_Data for this task_.
● ● ●

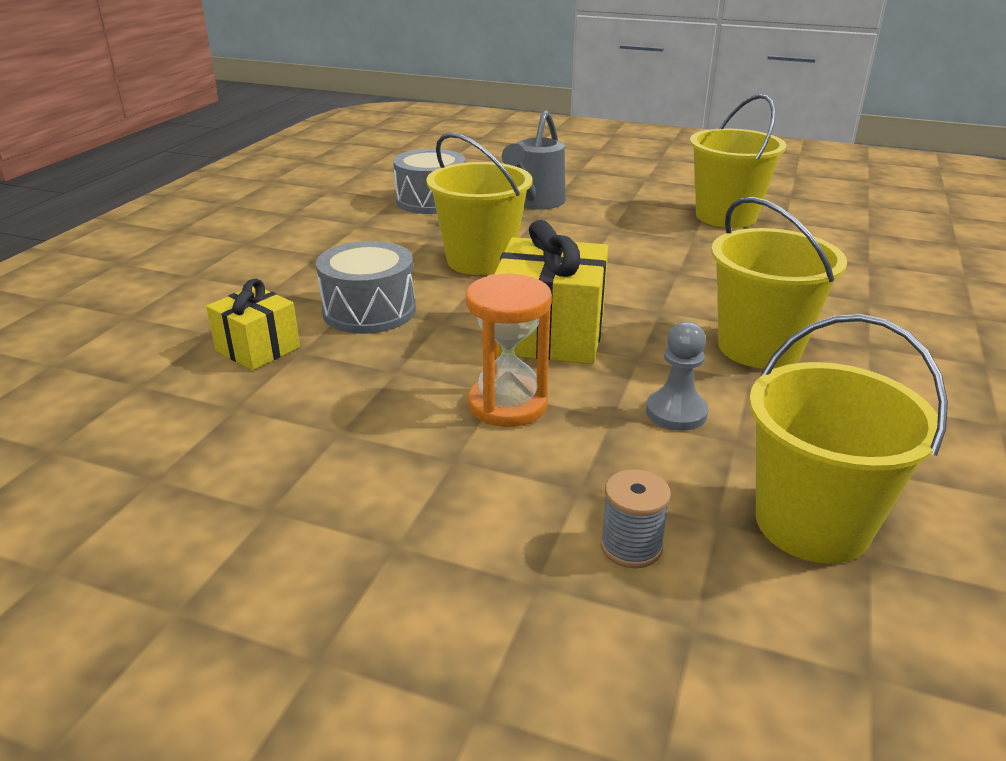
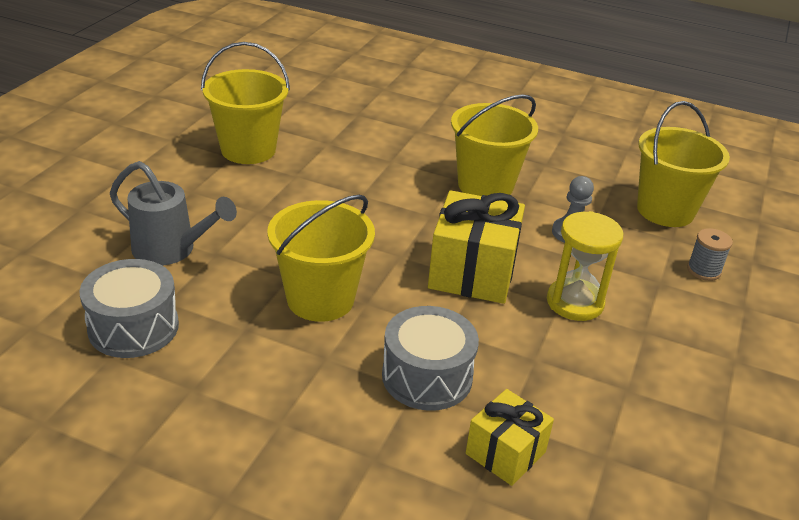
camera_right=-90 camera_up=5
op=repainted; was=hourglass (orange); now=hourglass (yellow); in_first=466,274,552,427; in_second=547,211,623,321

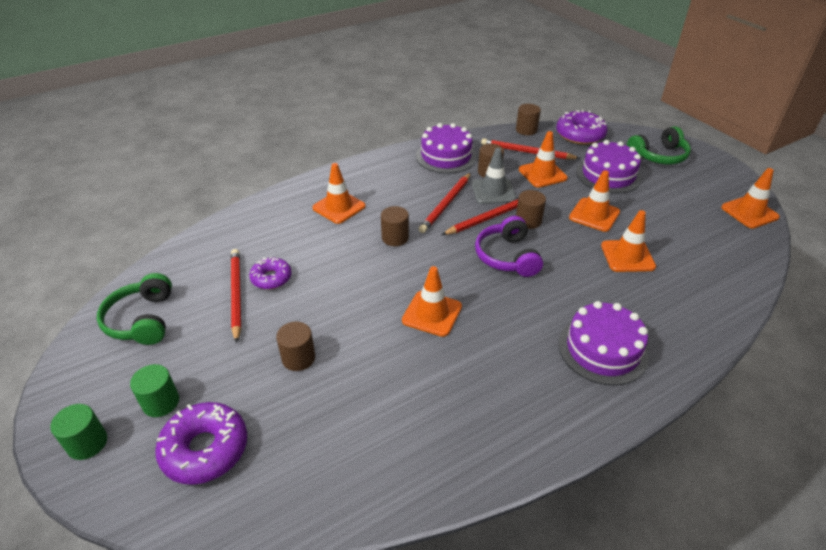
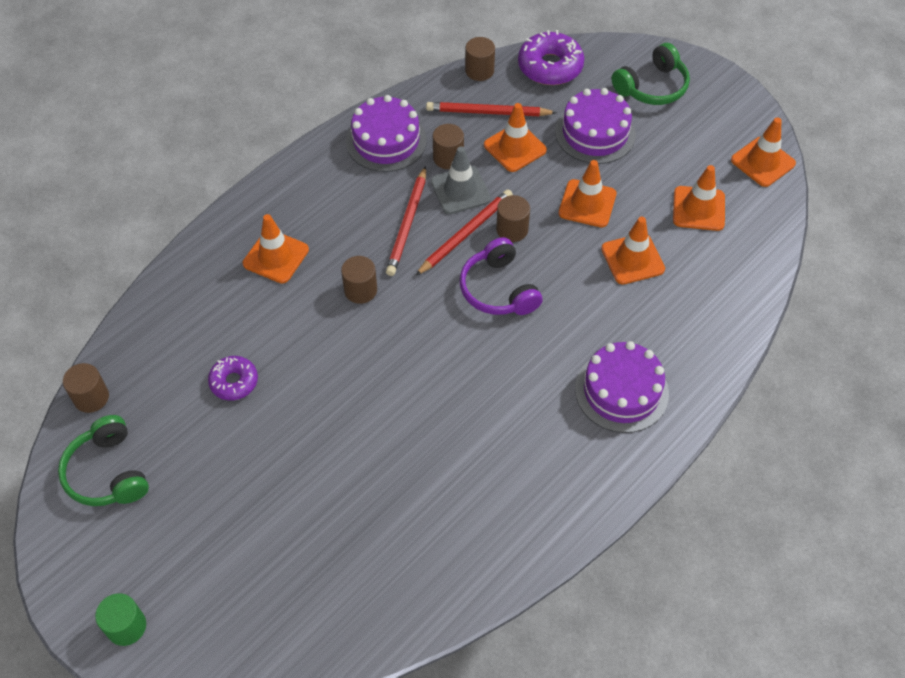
camera_right=-15 camera_up=15
op=gone; was=cylinder (green); in_first=130,364,179,417
op=gone; was=donut (purple); in_first=155,402,247,485
op=gone; was=pencil (red); in_first=231,249,241,343
op=shifted; was=cylinder (brown); in_first=276,322,315,371; in_second=63,363,109,413
op=shifted; was=traffic cone (orange); in_first=402,266,462,337; in_second=673,165,725,231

● ● ●

_Task requirements_. Each line above that includes "shifted" should be shown.

_Result of the task_.
op=shifted; was=cylinder (brown); in_first=276,322,315,371; in_second=63,363,109,413
op=shifted; was=traffic cone (orange); in_first=402,266,462,337; in_second=673,165,725,231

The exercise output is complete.